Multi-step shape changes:
= = = = =

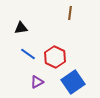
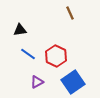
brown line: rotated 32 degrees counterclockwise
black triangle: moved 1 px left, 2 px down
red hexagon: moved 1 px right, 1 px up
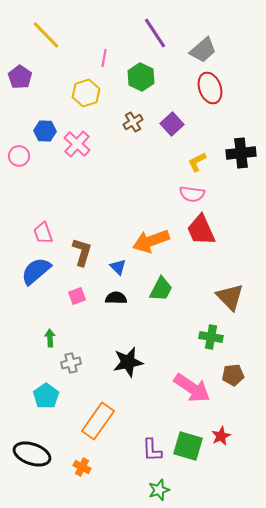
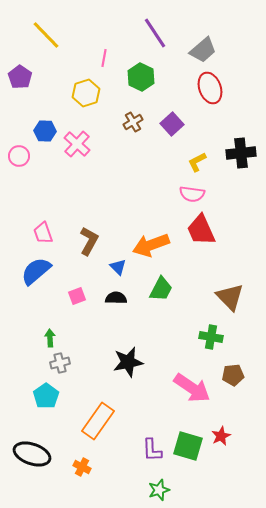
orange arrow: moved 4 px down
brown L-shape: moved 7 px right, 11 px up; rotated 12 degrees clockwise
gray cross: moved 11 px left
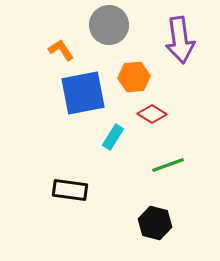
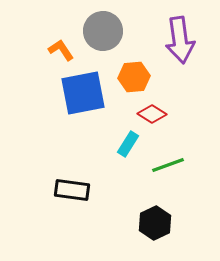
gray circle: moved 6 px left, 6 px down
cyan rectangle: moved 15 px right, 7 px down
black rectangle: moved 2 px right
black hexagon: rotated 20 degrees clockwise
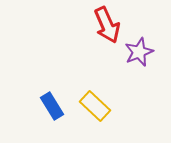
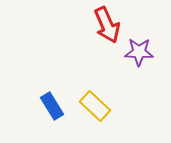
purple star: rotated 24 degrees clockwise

= = = = =

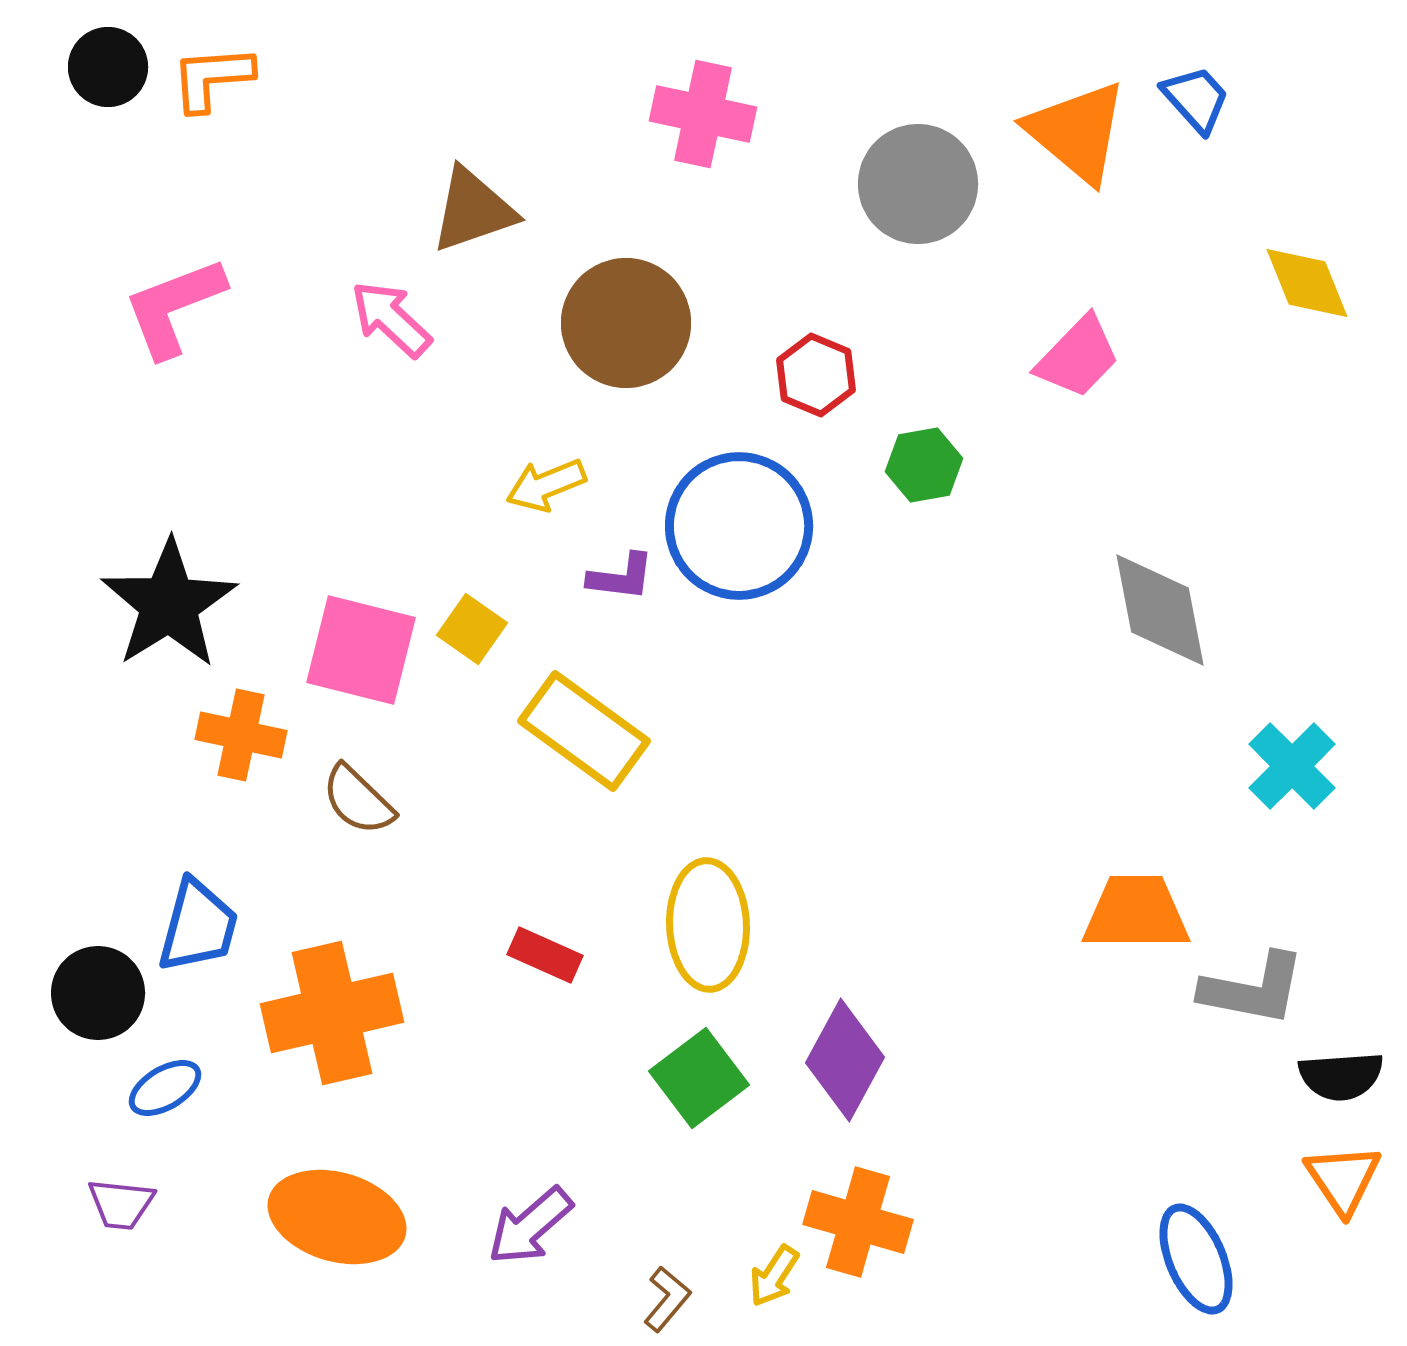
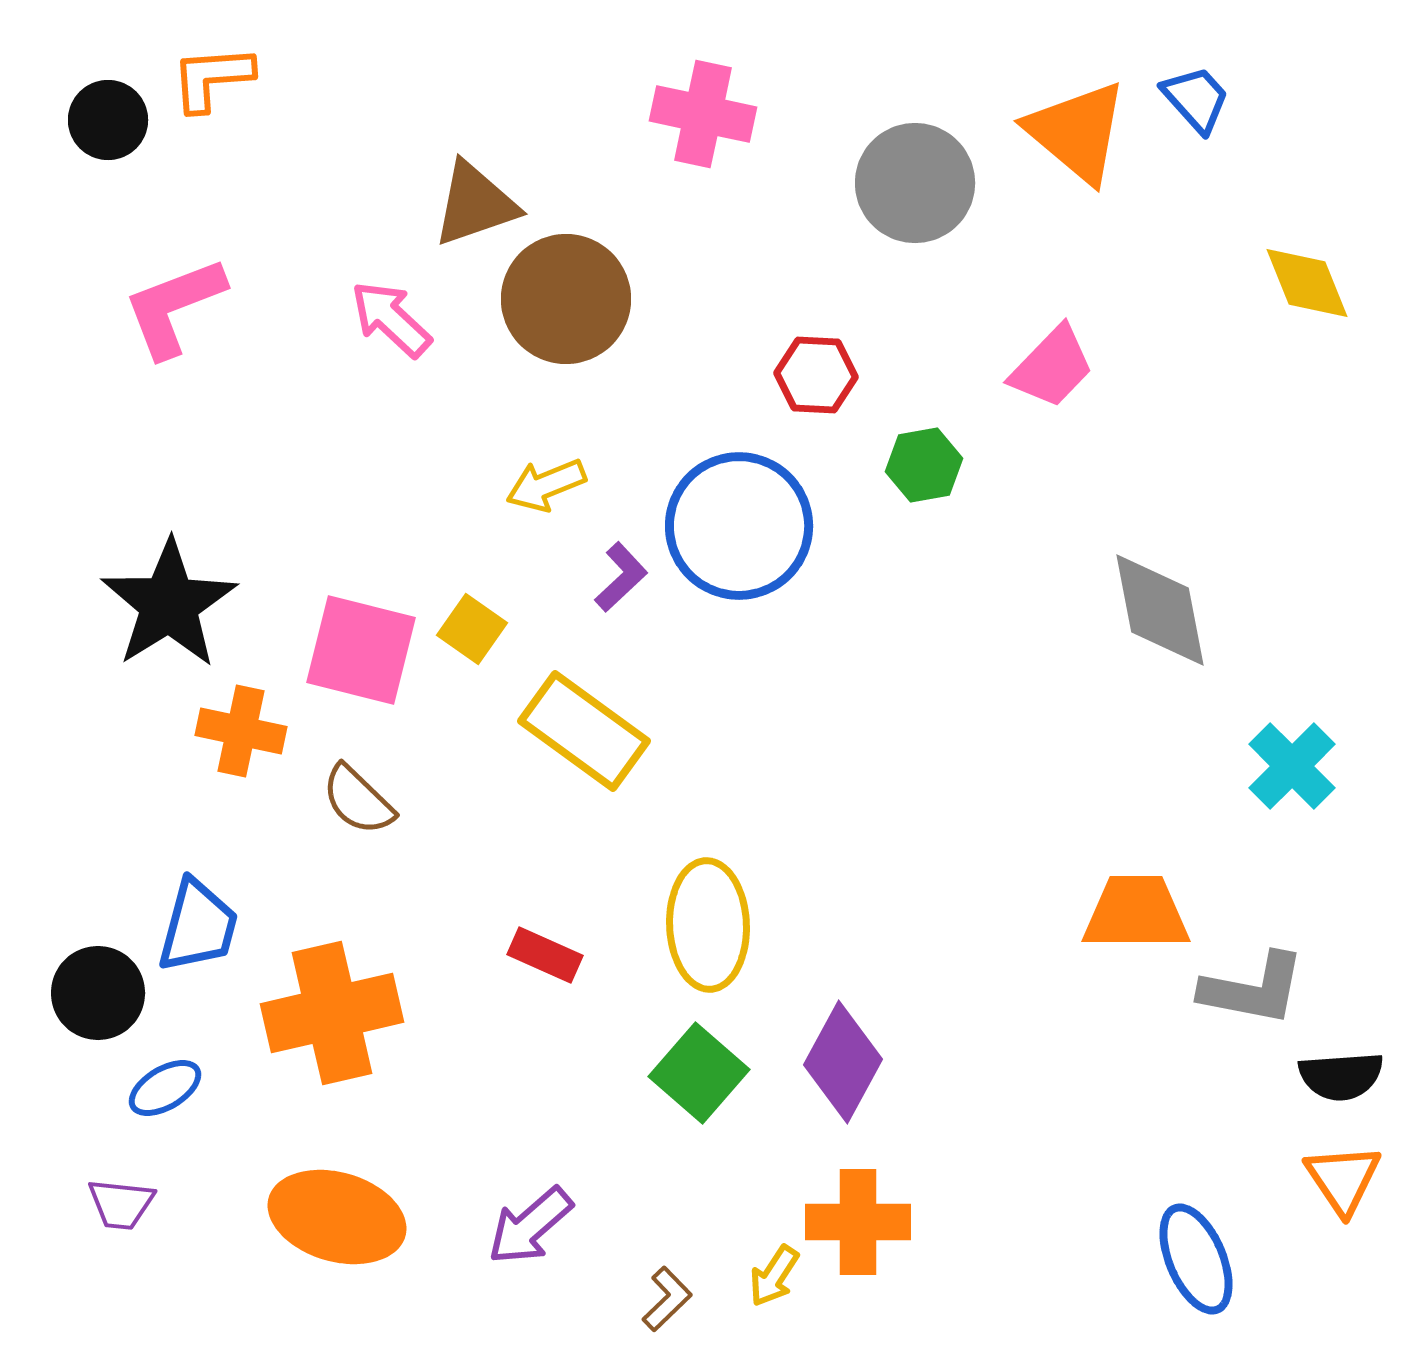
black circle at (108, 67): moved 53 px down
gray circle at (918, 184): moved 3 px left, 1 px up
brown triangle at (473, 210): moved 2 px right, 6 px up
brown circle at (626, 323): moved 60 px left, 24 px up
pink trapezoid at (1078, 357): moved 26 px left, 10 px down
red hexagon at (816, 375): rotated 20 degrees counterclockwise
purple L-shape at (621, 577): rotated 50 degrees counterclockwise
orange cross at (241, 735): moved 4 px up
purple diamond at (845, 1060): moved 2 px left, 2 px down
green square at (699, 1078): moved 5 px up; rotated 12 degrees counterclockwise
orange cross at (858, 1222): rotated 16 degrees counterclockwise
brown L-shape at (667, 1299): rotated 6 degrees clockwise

= = = = =

What to do:
Repeat exactly the lines above from the one with "brown triangle at" up to and including the one with "brown L-shape at". No other line belongs in the reply.

Expected output:
brown triangle at (473, 210): moved 2 px right, 6 px up
brown circle at (626, 323): moved 60 px left, 24 px up
pink trapezoid at (1078, 357): moved 26 px left, 10 px down
red hexagon at (816, 375): rotated 20 degrees counterclockwise
purple L-shape at (621, 577): rotated 50 degrees counterclockwise
orange cross at (241, 735): moved 4 px up
purple diamond at (845, 1060): moved 2 px left, 2 px down
green square at (699, 1078): moved 5 px up; rotated 12 degrees counterclockwise
orange cross at (858, 1222): rotated 16 degrees counterclockwise
brown L-shape at (667, 1299): rotated 6 degrees clockwise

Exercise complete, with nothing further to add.